**What is needed**
Please retype the records below exactly, omitting any images.

┌─ Supplied material

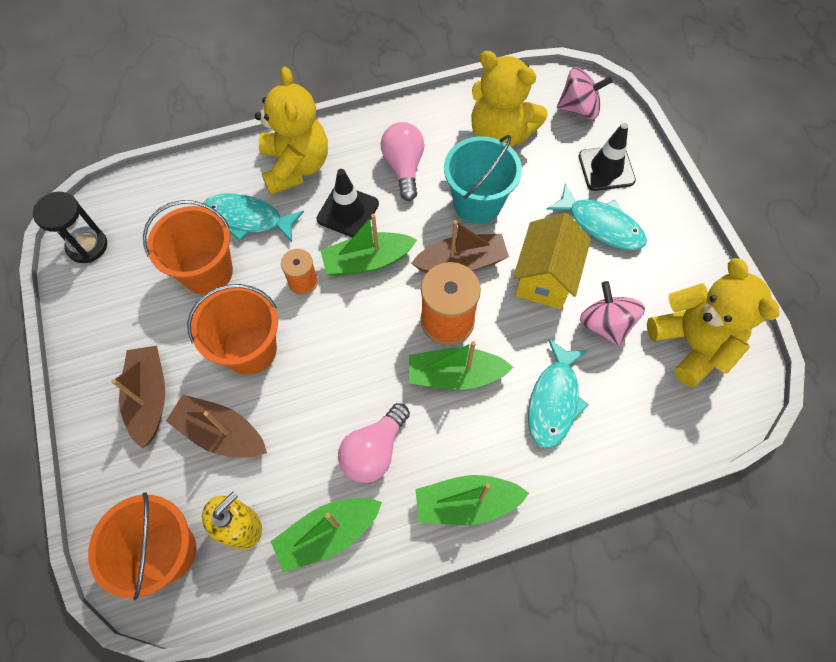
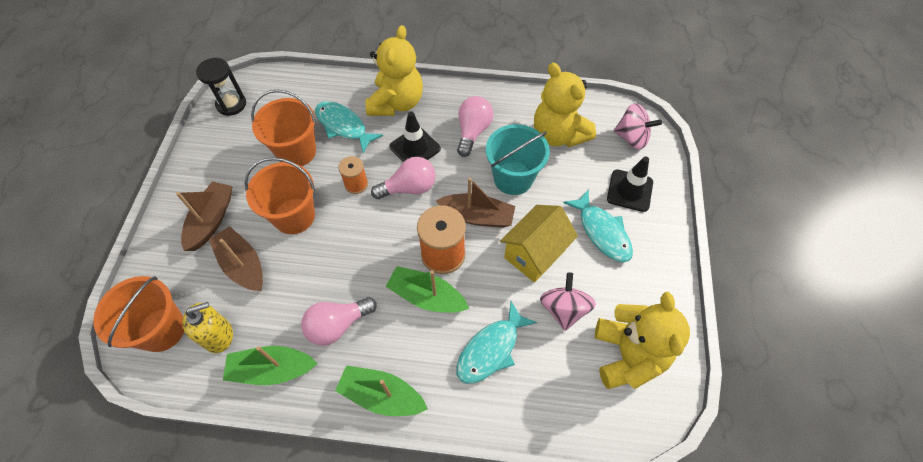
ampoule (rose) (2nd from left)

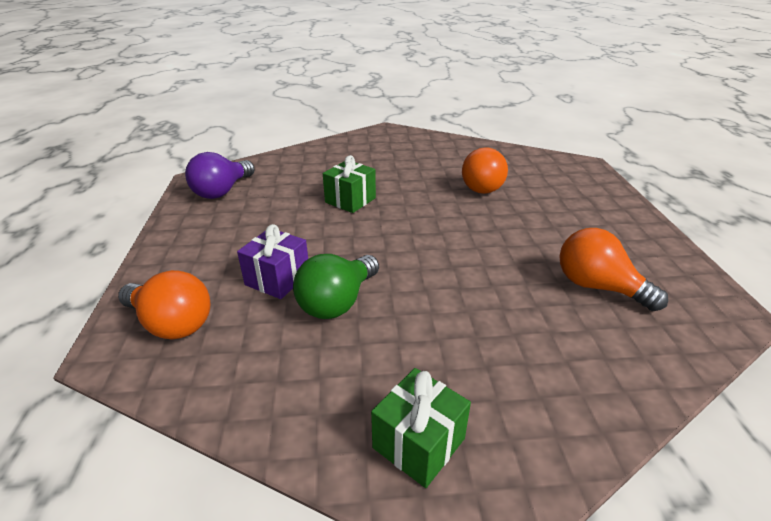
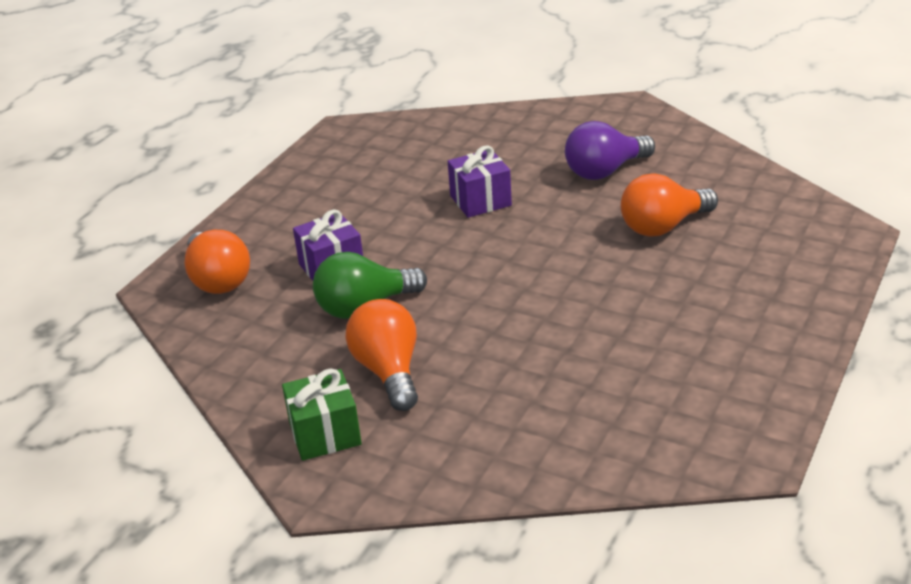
ampoule (violet)
ampoule (orange) (2nd from left)
cadeau (violet) (2nd from left)

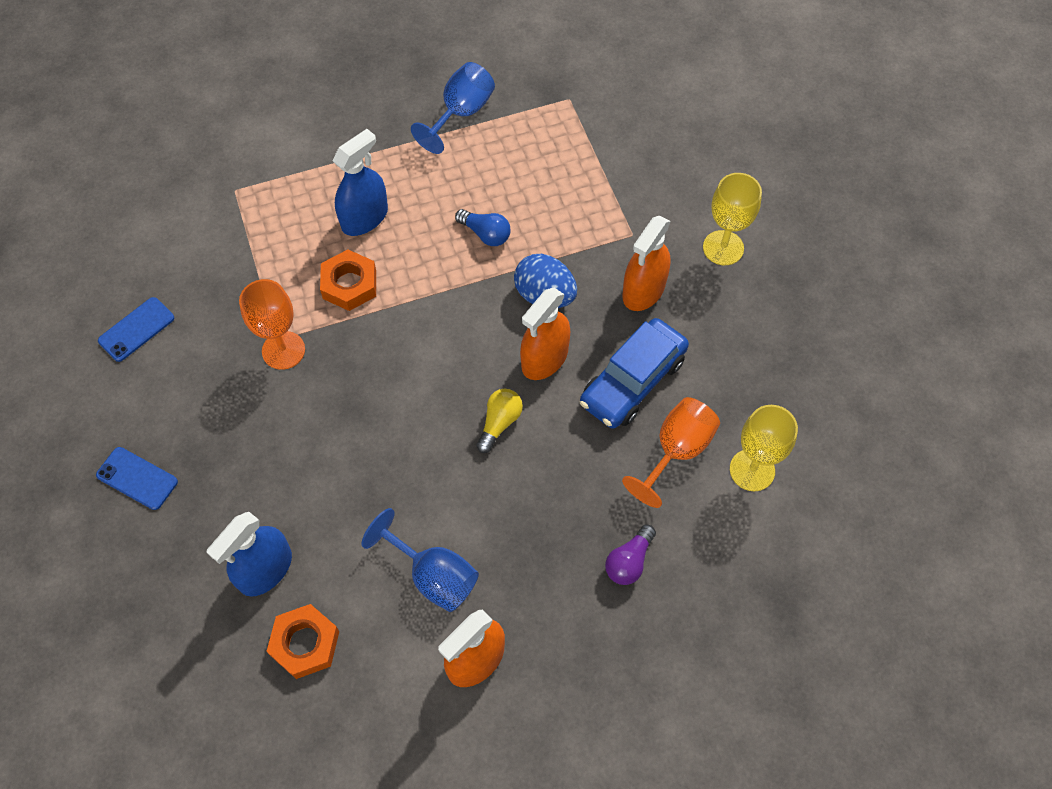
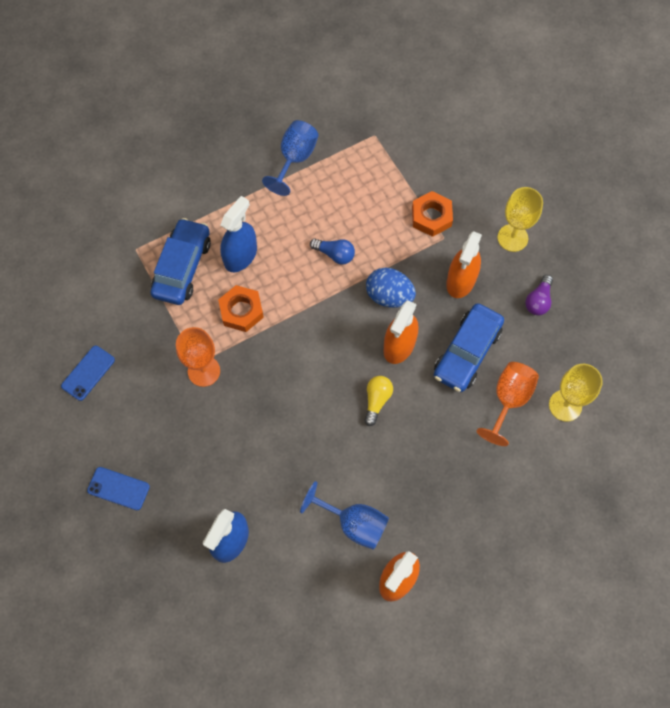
voiture (bleu) (1st from left)
écrou (orange) (2nd from left)
ampoule (violet)

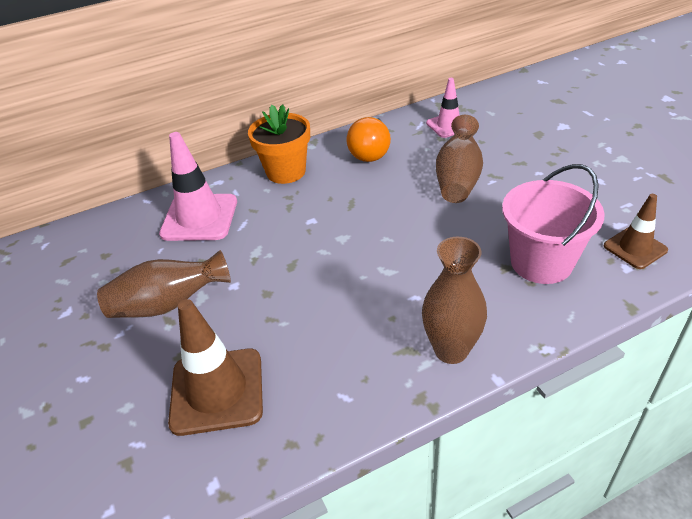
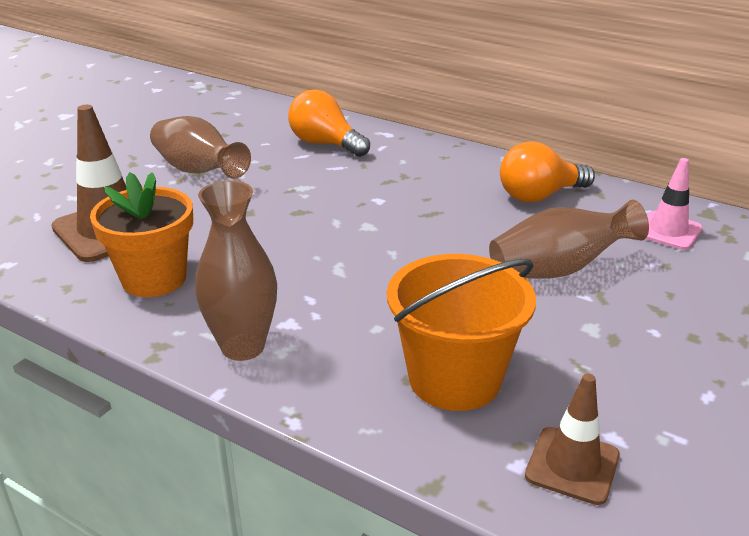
pot de fleurs (orange)
ampoule (orange) (1st from left)
seau (orange)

└─

**Answer space**
ampoule (rose) (2nd from left)

ampoule (violet)
ampoule (orange) (2nd from left)
cadeau (violet) (2nd from left)

voiture (bleu) (1st from left)
écrou (orange) (2nd from left)
ampoule (violet)

pot de fleurs (orange)
ampoule (orange) (1st from left)
seau (orange)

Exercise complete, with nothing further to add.